* **Action item**
Quote word for word the lines starting at the line with "move,blue house,<394 95" and ending at the final line of the entries. Leave out any pictures.
....
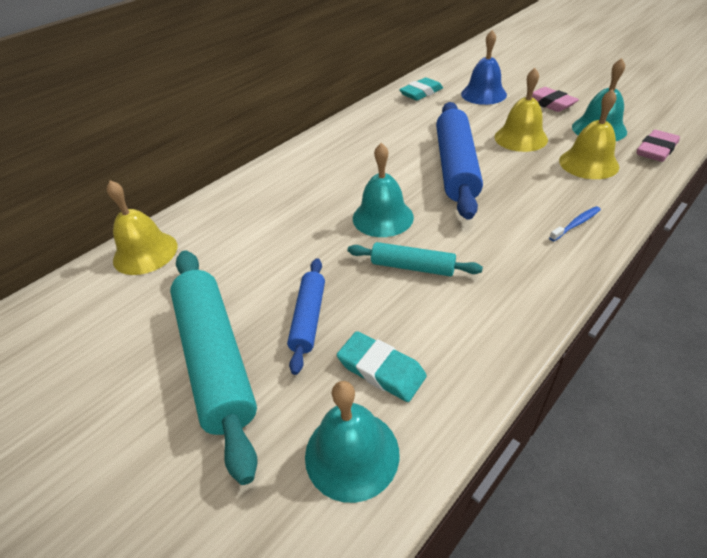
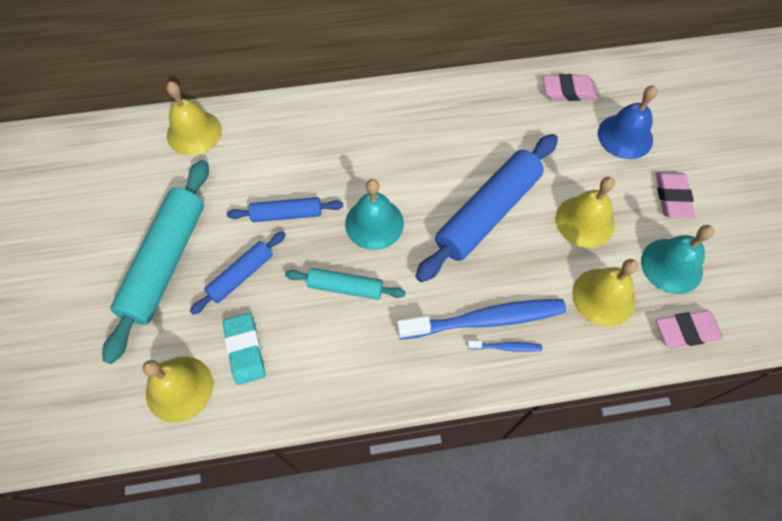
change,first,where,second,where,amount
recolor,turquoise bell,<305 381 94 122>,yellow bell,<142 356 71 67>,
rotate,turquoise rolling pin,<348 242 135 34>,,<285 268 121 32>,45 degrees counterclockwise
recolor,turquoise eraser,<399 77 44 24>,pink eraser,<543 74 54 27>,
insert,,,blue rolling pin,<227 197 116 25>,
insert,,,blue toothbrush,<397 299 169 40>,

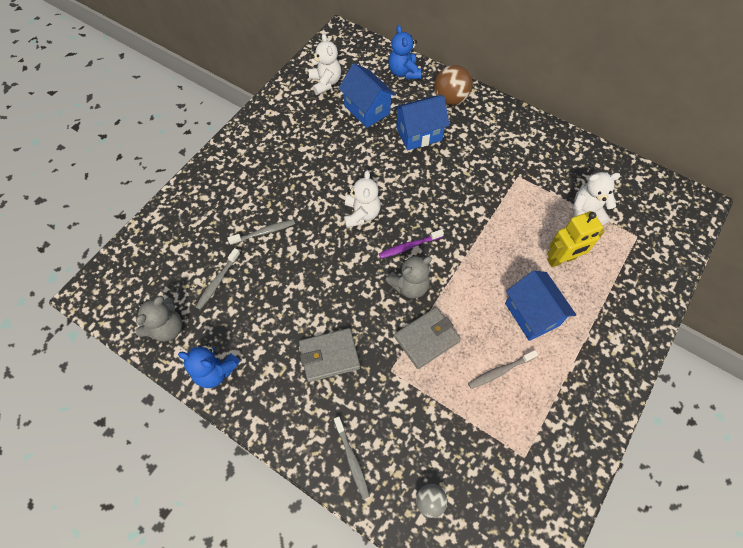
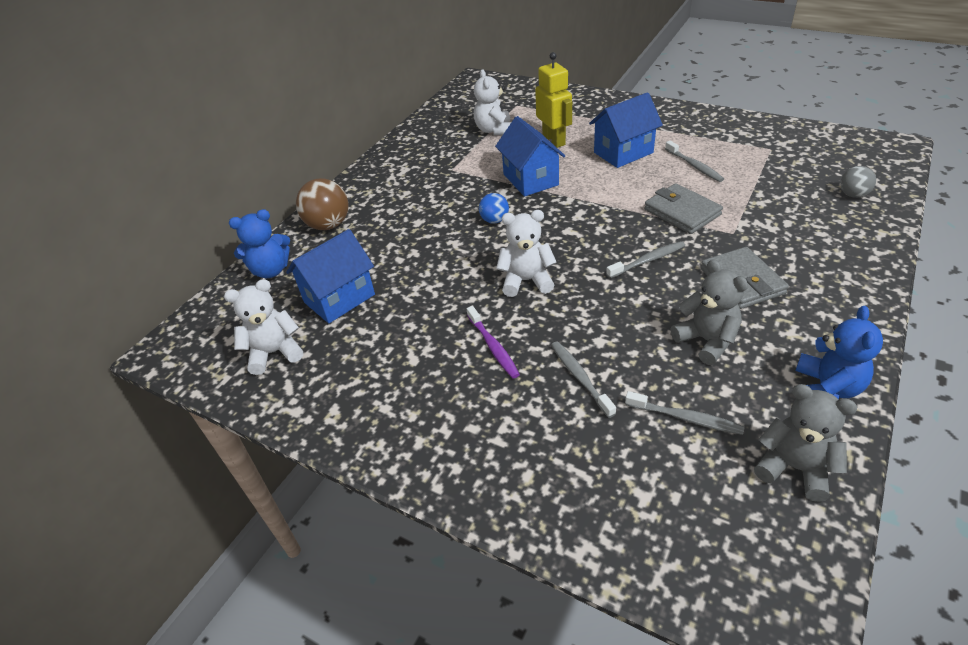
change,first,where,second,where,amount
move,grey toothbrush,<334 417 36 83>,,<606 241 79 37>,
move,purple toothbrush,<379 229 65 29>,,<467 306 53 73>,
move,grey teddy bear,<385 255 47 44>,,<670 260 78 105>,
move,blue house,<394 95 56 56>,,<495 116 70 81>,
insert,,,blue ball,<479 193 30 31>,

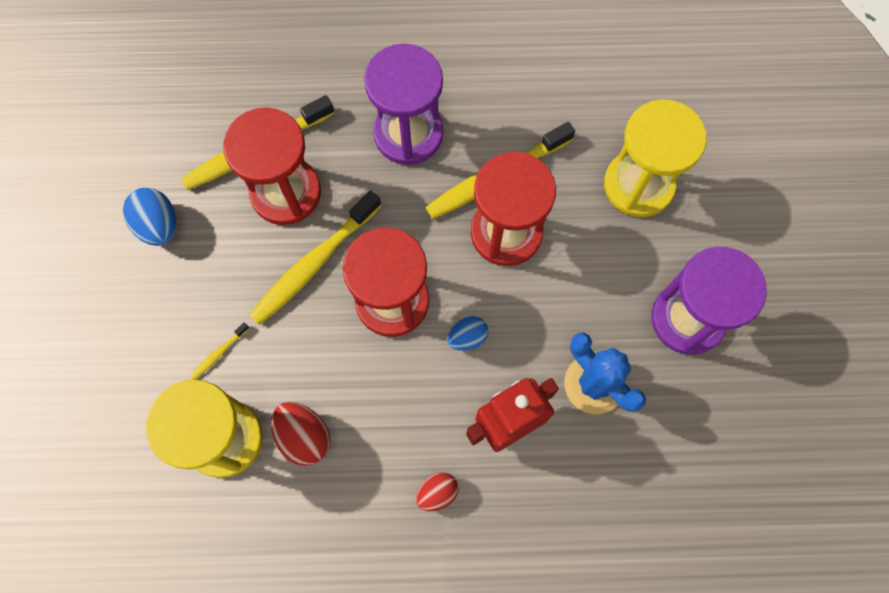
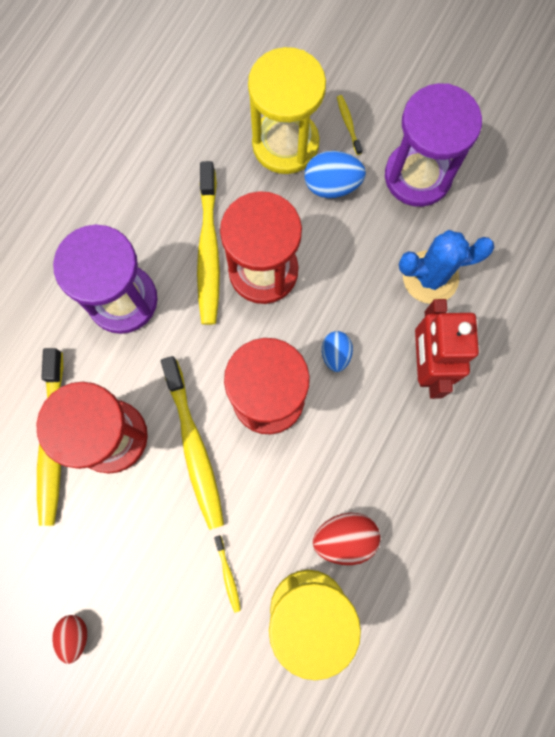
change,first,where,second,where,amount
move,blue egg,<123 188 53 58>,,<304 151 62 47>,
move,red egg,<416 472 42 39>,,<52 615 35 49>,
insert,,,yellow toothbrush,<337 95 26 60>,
....
* **Written solution**
move,blue house,<394 95 56 56>,,<495 116 70 81>,
insert,,,blue ball,<479 193 30 31>,

change,first,where,second,where,amount
move,blue egg,<123 188 53 58>,,<304 151 62 47>,
move,red egg,<416 472 42 39>,,<52 615 35 49>,
insert,,,yellow toothbrush,<337 95 26 60>,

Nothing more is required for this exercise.